Change detection data

______________________________

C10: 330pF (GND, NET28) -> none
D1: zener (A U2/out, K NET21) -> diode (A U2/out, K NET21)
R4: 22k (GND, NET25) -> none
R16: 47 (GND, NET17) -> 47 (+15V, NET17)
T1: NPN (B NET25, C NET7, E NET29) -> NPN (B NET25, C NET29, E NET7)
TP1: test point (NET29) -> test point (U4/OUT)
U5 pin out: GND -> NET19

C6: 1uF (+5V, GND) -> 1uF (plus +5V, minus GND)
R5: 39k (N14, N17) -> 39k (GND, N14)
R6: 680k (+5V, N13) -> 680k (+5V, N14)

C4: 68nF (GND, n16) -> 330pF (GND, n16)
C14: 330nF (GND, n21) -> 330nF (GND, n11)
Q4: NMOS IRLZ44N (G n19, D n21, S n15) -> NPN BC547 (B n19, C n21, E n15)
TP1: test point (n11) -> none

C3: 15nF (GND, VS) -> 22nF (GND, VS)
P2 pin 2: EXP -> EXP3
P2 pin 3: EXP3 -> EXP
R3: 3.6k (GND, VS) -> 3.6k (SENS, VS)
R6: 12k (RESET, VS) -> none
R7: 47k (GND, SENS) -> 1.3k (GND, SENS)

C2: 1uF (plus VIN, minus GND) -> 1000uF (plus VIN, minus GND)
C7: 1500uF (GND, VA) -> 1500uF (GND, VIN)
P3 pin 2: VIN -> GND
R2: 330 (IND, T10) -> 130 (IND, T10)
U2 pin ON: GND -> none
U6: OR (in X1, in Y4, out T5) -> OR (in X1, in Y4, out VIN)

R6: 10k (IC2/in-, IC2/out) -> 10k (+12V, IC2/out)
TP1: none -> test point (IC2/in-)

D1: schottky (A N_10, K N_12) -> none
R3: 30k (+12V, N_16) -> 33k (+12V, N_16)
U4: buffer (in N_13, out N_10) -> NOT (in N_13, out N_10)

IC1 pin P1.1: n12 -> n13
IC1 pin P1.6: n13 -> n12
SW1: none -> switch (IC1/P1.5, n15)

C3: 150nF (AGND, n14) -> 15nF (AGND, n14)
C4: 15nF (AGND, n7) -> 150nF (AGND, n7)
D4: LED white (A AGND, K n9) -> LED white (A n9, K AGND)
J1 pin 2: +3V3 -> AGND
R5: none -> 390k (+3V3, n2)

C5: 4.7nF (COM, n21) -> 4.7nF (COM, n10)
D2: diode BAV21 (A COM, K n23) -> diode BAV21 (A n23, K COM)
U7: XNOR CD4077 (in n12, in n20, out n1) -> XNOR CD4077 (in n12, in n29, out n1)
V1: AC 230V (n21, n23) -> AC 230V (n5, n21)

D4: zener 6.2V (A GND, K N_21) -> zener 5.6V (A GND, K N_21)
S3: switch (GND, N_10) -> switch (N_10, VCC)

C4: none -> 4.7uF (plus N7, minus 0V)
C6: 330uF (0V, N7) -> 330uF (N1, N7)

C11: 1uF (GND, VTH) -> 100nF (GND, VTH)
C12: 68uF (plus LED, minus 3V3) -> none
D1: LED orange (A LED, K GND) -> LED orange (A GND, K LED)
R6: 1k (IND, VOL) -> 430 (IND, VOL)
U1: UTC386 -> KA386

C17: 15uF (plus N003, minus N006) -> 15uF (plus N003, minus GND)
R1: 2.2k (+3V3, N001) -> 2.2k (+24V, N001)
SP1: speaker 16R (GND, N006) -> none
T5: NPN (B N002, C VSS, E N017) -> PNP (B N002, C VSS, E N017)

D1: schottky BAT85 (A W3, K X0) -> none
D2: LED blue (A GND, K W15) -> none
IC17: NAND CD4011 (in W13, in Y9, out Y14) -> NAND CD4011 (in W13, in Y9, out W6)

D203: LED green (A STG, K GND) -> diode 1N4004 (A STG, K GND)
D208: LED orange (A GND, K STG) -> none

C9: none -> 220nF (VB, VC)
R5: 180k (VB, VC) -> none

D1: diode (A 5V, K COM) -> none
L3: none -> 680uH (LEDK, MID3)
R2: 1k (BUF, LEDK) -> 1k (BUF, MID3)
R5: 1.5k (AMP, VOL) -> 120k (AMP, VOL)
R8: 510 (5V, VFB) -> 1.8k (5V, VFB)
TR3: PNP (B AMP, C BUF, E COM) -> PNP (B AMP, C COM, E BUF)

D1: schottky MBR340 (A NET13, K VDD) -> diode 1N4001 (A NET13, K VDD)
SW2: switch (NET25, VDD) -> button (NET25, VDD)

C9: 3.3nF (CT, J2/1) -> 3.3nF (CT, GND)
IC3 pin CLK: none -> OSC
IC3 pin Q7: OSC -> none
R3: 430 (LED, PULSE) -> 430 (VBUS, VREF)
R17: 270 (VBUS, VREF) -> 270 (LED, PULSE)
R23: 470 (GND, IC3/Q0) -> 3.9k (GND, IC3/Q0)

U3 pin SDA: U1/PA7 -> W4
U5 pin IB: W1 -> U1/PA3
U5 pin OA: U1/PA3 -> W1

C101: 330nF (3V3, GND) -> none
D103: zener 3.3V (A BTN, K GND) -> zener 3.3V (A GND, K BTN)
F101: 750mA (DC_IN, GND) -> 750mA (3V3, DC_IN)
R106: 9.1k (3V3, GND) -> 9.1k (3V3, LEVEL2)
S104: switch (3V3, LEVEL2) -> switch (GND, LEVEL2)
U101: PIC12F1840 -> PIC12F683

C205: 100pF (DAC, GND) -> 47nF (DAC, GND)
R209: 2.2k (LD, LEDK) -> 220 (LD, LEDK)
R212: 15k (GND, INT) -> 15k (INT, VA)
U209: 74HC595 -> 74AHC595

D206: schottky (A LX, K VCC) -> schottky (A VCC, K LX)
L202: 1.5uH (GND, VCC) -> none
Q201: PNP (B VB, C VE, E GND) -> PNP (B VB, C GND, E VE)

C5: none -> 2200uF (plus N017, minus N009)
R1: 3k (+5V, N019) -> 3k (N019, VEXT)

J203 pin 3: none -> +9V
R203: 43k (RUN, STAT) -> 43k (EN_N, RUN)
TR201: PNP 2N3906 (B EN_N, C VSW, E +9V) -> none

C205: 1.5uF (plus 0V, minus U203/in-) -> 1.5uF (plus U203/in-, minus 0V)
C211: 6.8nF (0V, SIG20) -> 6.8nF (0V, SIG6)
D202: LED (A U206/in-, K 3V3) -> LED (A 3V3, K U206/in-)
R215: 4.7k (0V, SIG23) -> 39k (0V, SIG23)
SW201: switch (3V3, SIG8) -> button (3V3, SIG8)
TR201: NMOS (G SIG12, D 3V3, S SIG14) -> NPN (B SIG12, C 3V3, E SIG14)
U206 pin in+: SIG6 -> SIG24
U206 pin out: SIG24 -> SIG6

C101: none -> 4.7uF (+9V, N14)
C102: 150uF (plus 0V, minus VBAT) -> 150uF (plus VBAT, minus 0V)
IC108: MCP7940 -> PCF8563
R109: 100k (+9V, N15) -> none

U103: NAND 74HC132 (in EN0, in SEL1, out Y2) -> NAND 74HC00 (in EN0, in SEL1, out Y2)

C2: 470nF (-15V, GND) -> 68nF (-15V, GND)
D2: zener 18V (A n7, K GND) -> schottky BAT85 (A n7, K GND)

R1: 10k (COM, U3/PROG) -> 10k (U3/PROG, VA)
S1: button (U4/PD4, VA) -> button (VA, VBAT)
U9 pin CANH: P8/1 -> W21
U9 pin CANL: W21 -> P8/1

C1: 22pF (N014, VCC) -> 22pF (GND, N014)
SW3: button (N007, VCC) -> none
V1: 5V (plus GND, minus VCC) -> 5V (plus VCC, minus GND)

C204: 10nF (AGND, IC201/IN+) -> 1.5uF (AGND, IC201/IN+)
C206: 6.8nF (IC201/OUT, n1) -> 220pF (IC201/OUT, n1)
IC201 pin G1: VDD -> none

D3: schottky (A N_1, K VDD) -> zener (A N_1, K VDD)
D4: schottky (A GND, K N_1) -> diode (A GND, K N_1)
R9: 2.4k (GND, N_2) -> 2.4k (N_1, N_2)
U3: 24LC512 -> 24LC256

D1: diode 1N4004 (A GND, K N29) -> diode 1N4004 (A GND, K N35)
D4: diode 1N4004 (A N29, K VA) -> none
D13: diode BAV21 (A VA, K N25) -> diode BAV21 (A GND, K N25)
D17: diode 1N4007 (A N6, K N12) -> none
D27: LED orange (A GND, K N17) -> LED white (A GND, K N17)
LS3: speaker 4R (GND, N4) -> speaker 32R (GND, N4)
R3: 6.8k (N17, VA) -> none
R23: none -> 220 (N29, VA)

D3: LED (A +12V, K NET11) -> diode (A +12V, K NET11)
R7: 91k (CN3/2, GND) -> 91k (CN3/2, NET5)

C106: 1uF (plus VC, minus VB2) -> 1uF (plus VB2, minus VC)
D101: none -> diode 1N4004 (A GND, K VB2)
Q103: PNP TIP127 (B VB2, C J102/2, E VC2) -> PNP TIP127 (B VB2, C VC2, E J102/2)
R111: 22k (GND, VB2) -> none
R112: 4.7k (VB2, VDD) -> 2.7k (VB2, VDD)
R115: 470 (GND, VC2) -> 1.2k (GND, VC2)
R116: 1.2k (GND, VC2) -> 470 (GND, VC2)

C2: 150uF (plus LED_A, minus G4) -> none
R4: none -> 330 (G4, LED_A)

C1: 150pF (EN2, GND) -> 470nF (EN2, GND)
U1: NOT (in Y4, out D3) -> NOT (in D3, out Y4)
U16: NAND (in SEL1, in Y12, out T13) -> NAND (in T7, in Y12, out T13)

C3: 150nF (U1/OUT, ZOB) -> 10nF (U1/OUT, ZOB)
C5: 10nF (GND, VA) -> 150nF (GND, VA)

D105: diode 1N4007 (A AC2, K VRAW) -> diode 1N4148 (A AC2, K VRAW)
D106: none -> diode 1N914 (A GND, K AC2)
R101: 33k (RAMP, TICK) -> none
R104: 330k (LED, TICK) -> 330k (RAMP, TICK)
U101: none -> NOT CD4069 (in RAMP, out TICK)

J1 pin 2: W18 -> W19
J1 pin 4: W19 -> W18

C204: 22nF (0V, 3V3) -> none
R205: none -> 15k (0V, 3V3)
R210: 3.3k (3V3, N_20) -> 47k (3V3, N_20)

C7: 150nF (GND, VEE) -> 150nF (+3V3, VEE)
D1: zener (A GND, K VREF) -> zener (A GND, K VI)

______________________________

> What the task requires: Once you reach the line with "R23: 470 (GND, IC3/Q0) -> 3.9k (GND, IC3/Q0)" in the data above, copy it and every line after it exactly, up to and including the line with "S1: button (U4/PD4, VA) -> button (VA, VBAT)".

> Solution for this problem:
R23: 470 (GND, IC3/Q0) -> 3.9k (GND, IC3/Q0)

U3 pin SDA: U1/PA7 -> W4
U5 pin IB: W1 -> U1/PA3
U5 pin OA: U1/PA3 -> W1

C101: 330nF (3V3, GND) -> none
D103: zener 3.3V (A BTN, K GND) -> zener 3.3V (A GND, K BTN)
F101: 750mA (DC_IN, GND) -> 750mA (3V3, DC_IN)
R106: 9.1k (3V3, GND) -> 9.1k (3V3, LEVEL2)
S104: switch (3V3, LEVEL2) -> switch (GND, LEVEL2)
U101: PIC12F1840 -> PIC12F683

C205: 100pF (DAC, GND) -> 47nF (DAC, GND)
R209: 2.2k (LD, LEDK) -> 220 (LD, LEDK)
R212: 15k (GND, INT) -> 15k (INT, VA)
U209: 74HC595 -> 74AHC595

D206: schottky (A LX, K VCC) -> schottky (A VCC, K LX)
L202: 1.5uH (GND, VCC) -> none
Q201: PNP (B VB, C VE, E GND) -> PNP (B VB, C GND, E VE)

C5: none -> 2200uF (plus N017, minus N009)
R1: 3k (+5V, N019) -> 3k (N019, VEXT)

J203 pin 3: none -> +9V
R203: 43k (RUN, STAT) -> 43k (EN_N, RUN)
TR201: PNP 2N3906 (B EN_N, C VSW, E +9V) -> none

C205: 1.5uF (plus 0V, minus U203/in-) -> 1.5uF (plus U203/in-, minus 0V)
C211: 6.8nF (0V, SIG20) -> 6.8nF (0V, SIG6)
D202: LED (A U206/in-, K 3V3) -> LED (A 3V3, K U206/in-)
R215: 4.7k (0V, SIG23) -> 39k (0V, SIG23)
SW201: switch (3V3, SIG8) -> button (3V3, SIG8)
TR201: NMOS (G SIG12, D 3V3, S SIG14) -> NPN (B SIG12, C 3V3, E SIG14)
U206 pin in+: SIG6 -> SIG24
U206 pin out: SIG24 -> SIG6

C101: none -> 4.7uF (+9V, N14)
C102: 150uF (plus 0V, minus VBAT) -> 150uF (plus VBAT, minus 0V)
IC108: MCP7940 -> PCF8563
R109: 100k (+9V, N15) -> none

U103: NAND 74HC132 (in EN0, in SEL1, out Y2) -> NAND 74HC00 (in EN0, in SEL1, out Y2)

C2: 470nF (-15V, GND) -> 68nF (-15V, GND)
D2: zener 18V (A n7, K GND) -> schottky BAT85 (A n7, K GND)

R1: 10k (COM, U3/PROG) -> 10k (U3/PROG, VA)
S1: button (U4/PD4, VA) -> button (VA, VBAT)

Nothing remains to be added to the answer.